→ Your instructions
Pictures in the records are to be excluded from an otherwise exact copy.

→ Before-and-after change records

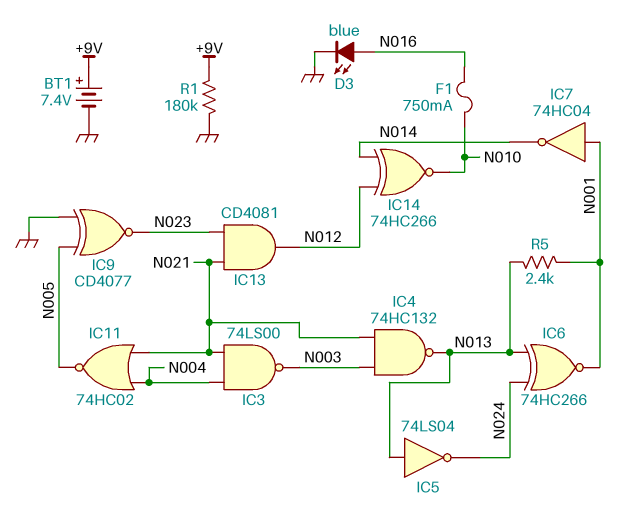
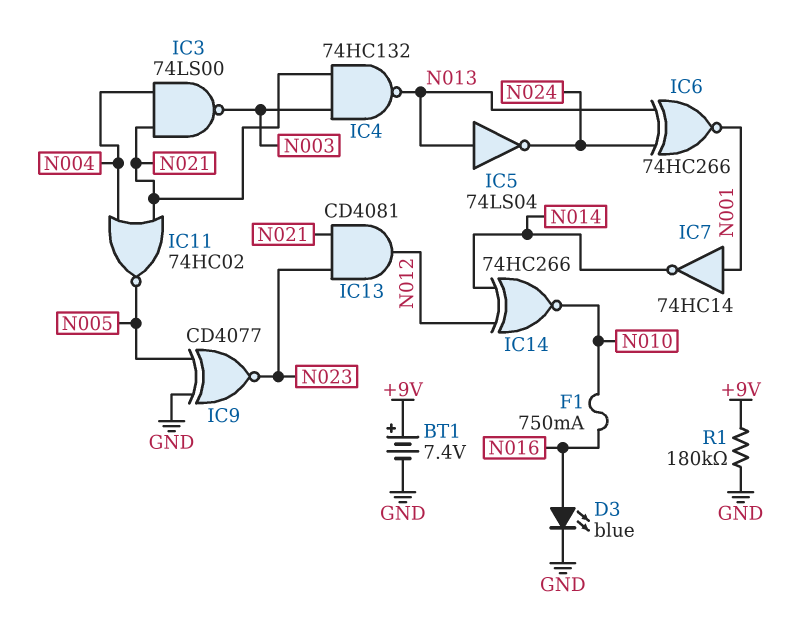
IC7: NOT 74HC04 (in N001, out N014) -> NOT 74HC14 (in N001, out N014)
R5: 2.4k (N001, N013) -> none

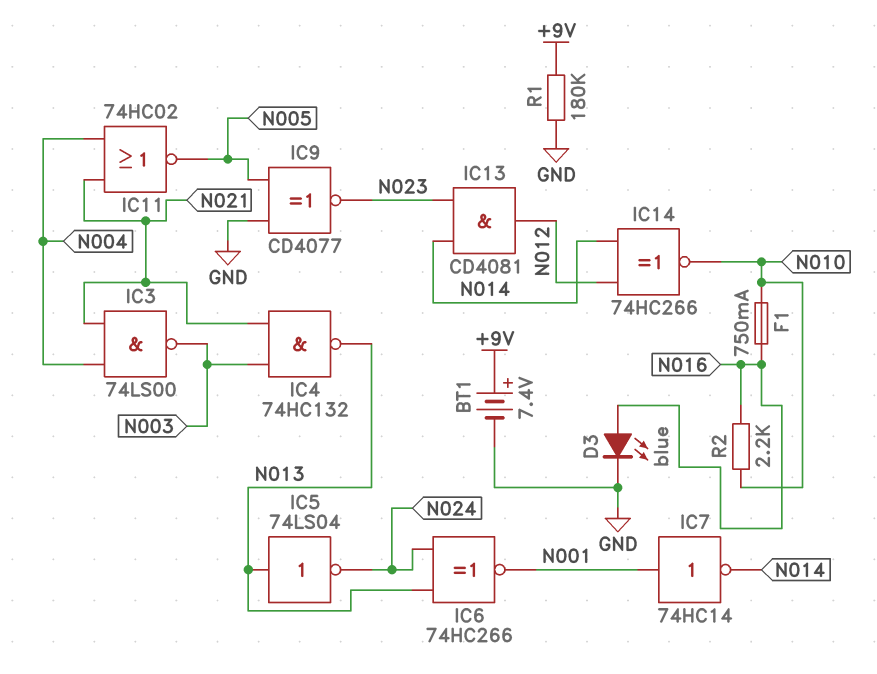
IC13: AND CD4081 (in N021, in N023, out N012) -> AND CD4081 (in N014, in N023, out N012)
R2: none -> 2.2k (N010, N016)

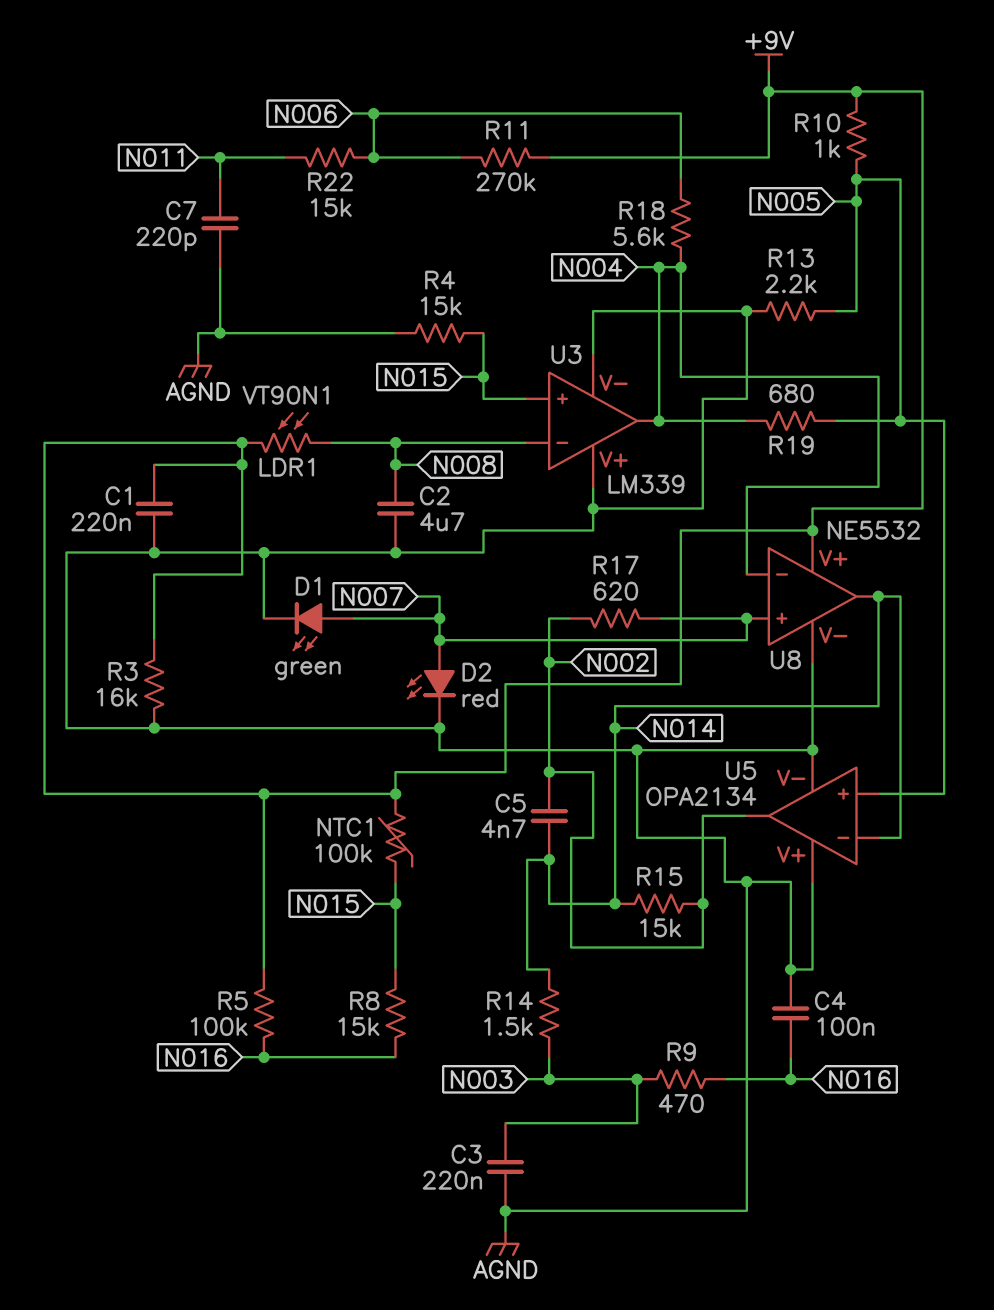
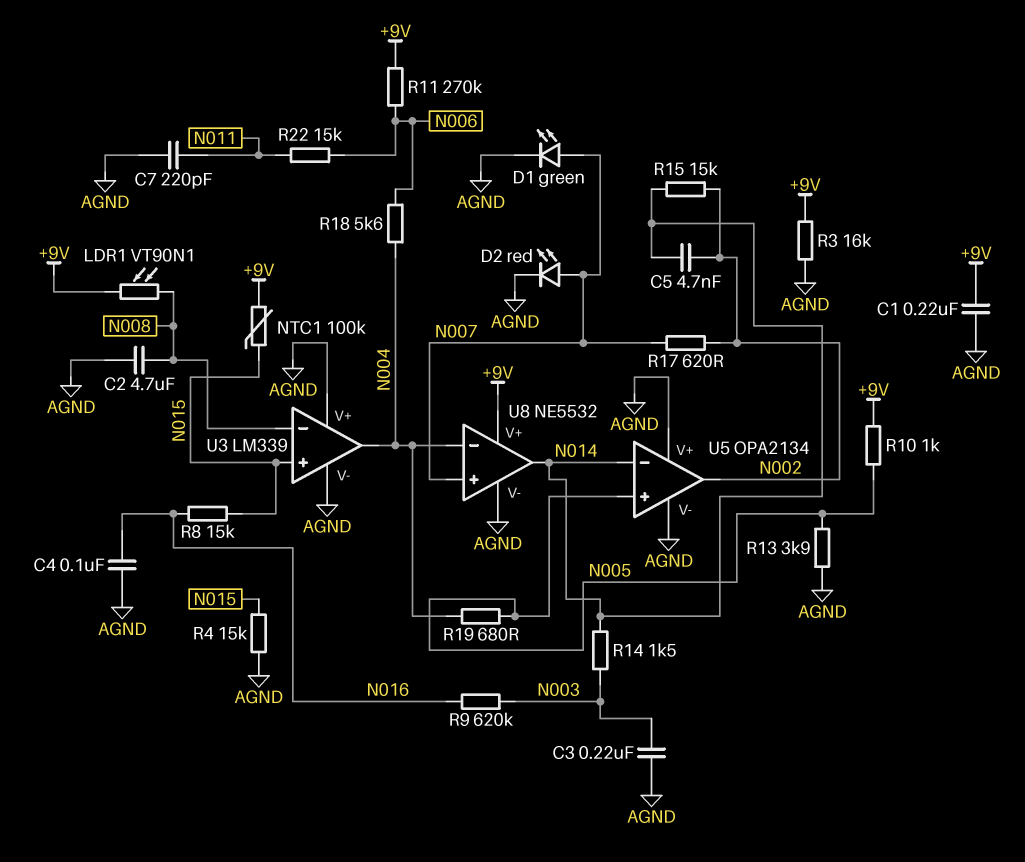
R5: 100k (+9V, N016) -> none
R9: 470 (N003, N016) -> 620k (N003, N016)
R13: 2.2k (AGND, N005) -> 3.9k (AGND, N005)

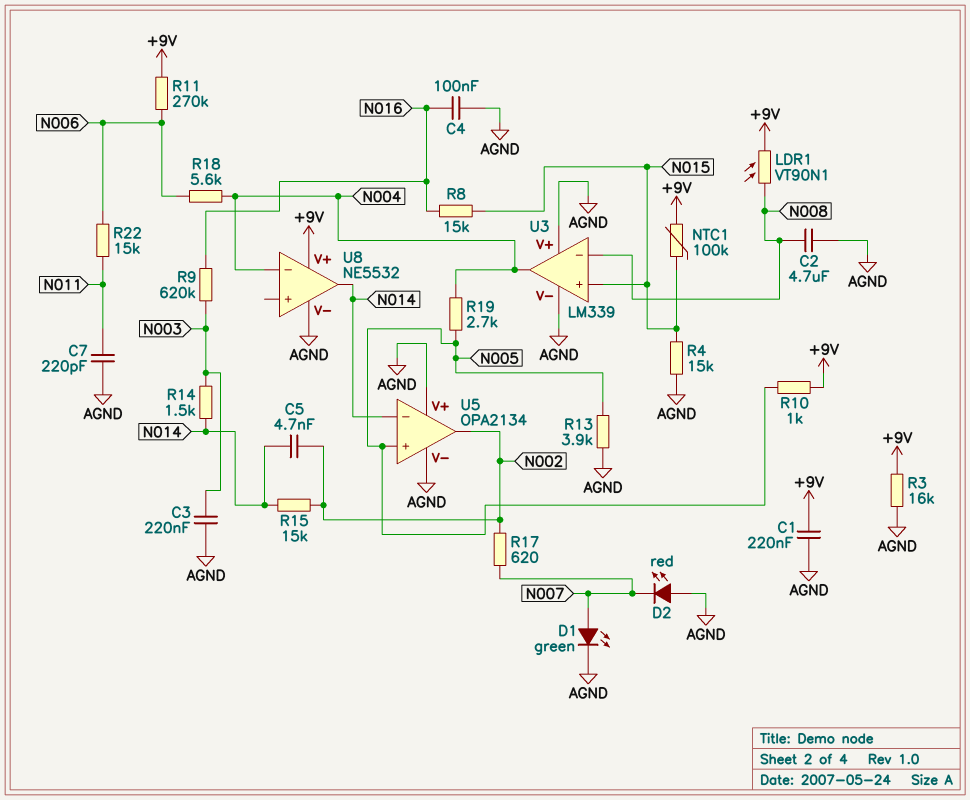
D2: LED red (A N007, K AGND) -> LED red (A AGND, K N007)
R19: 680 (N004, N005) -> 2.7k (N004, N005)
U8 pin in+: N007 -> none

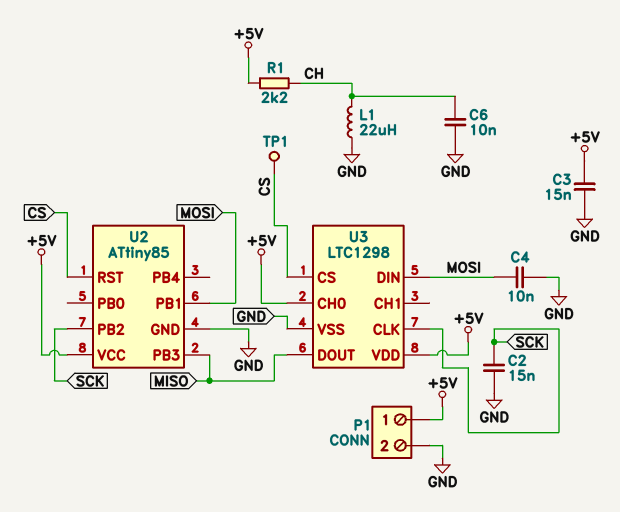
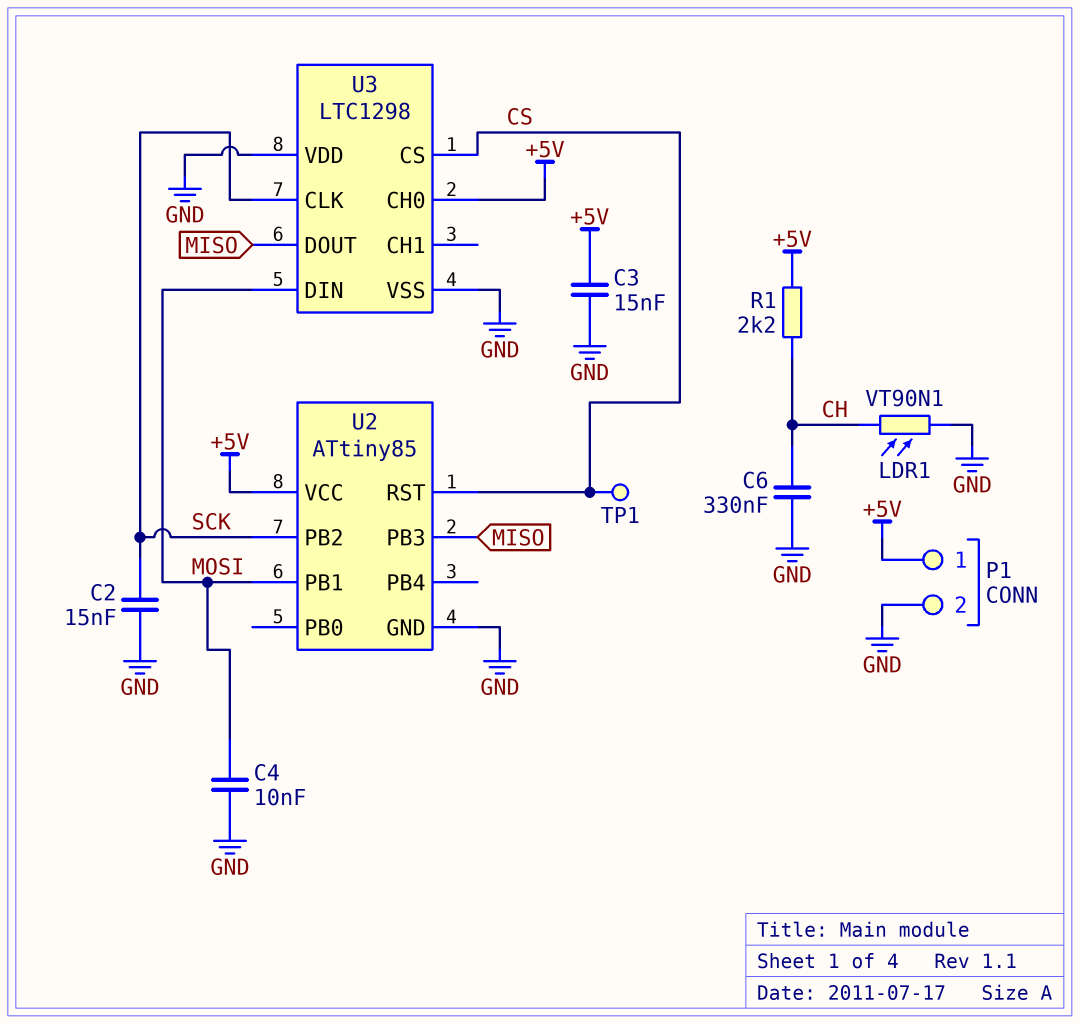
C6: 10nF (CH, GND) -> 330nF (CH, GND)
L1: 22uH (CH, GND) -> none
LDR1: none -> VT90N1 (CH, GND)
U3 pin VDD: +5V -> GND

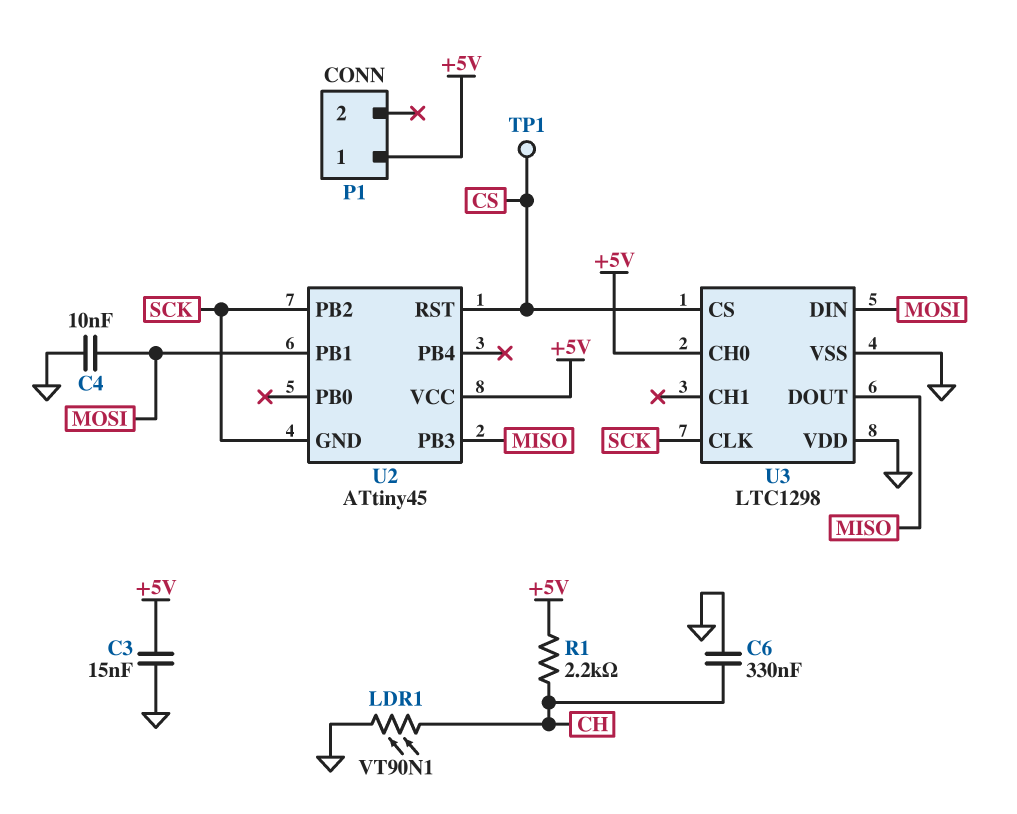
C2: 15nF (GND, SCK) -> none
P1 pin 2: GND -> none
U2: ATtiny85 -> ATtiny45
U2 pin GND: GND -> SCK

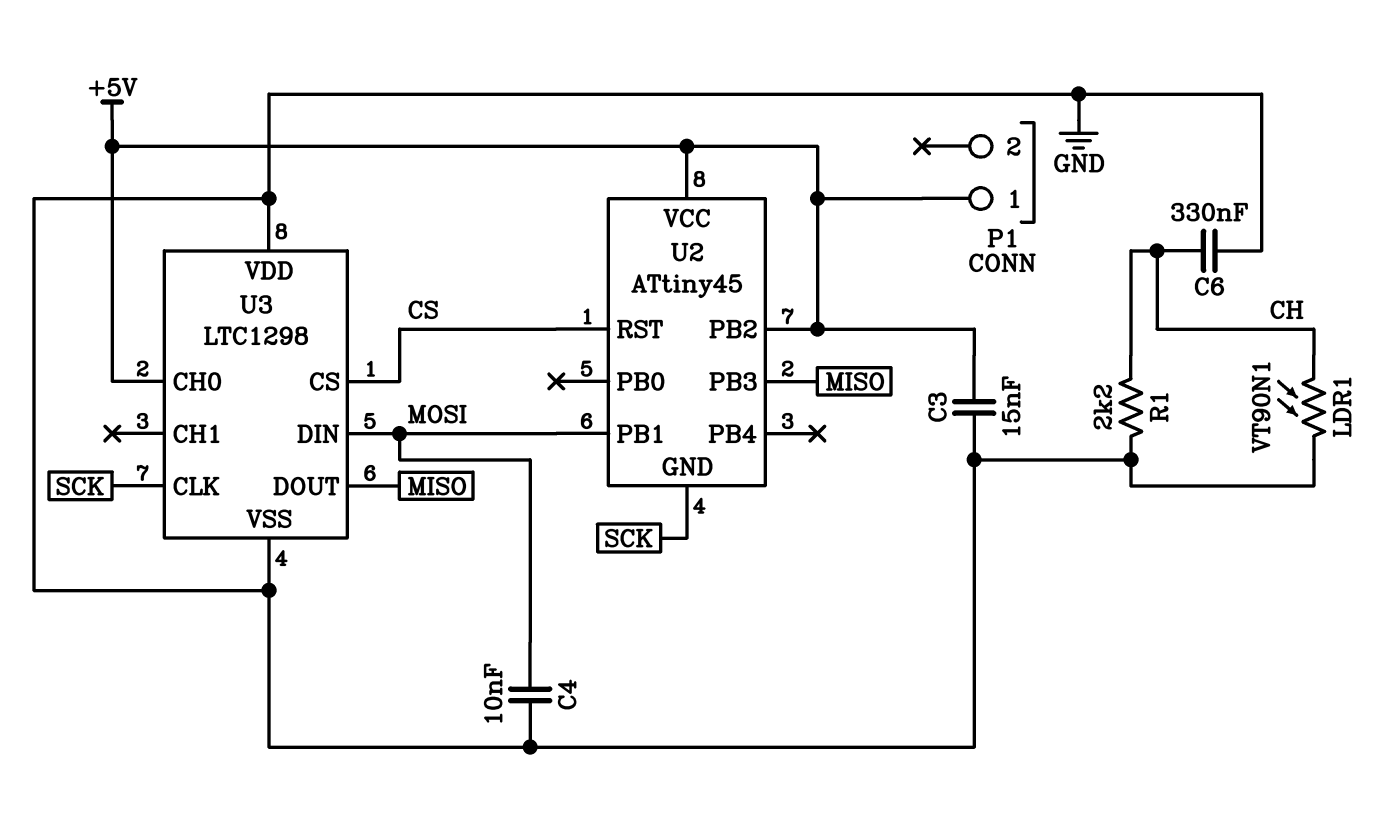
R1: 2.2k (+5V, CH) -> 2.2k (CH, GND)
TP1: test point (CS) -> none
U2 pin PB2: SCK -> +5V

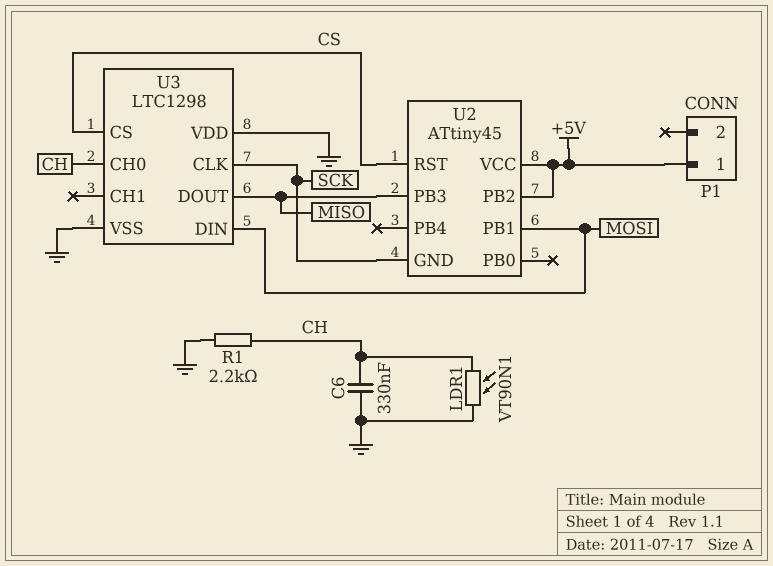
C3: 15nF (+5V, GND) -> none
C4: 10nF (GND, MOSI) -> none
U3 pin CH0: +5V -> CH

→ Answer section
IC7: NOT 74HC04 (in N001, out N014) -> NOT 74HC14 (in N001, out N014)
R5: 2.4k (N001, N013) -> none

IC13: AND CD4081 (in N021, in N023, out N012) -> AND CD4081 (in N014, in N023, out N012)
R2: none -> 2.2k (N010, N016)

R5: 100k (+9V, N016) -> none
R9: 470 (N003, N016) -> 620k (N003, N016)
R13: 2.2k (AGND, N005) -> 3.9k (AGND, N005)

D2: LED red (A N007, K AGND) -> LED red (A AGND, K N007)
R19: 680 (N004, N005) -> 2.7k (N004, N005)
U8 pin in+: N007 -> none

C6: 10nF (CH, GND) -> 330nF (CH, GND)
L1: 22uH (CH, GND) -> none
LDR1: none -> VT90N1 (CH, GND)
U3 pin VDD: +5V -> GND

C2: 15nF (GND, SCK) -> none
P1 pin 2: GND -> none
U2: ATtiny85 -> ATtiny45
U2 pin GND: GND -> SCK

R1: 2.2k (+5V, CH) -> 2.2k (CH, GND)
TP1: test point (CS) -> none
U2 pin PB2: SCK -> +5V

C3: 15nF (+5V, GND) -> none
C4: 10nF (GND, MOSI) -> none
U3 pin CH0: +5V -> CH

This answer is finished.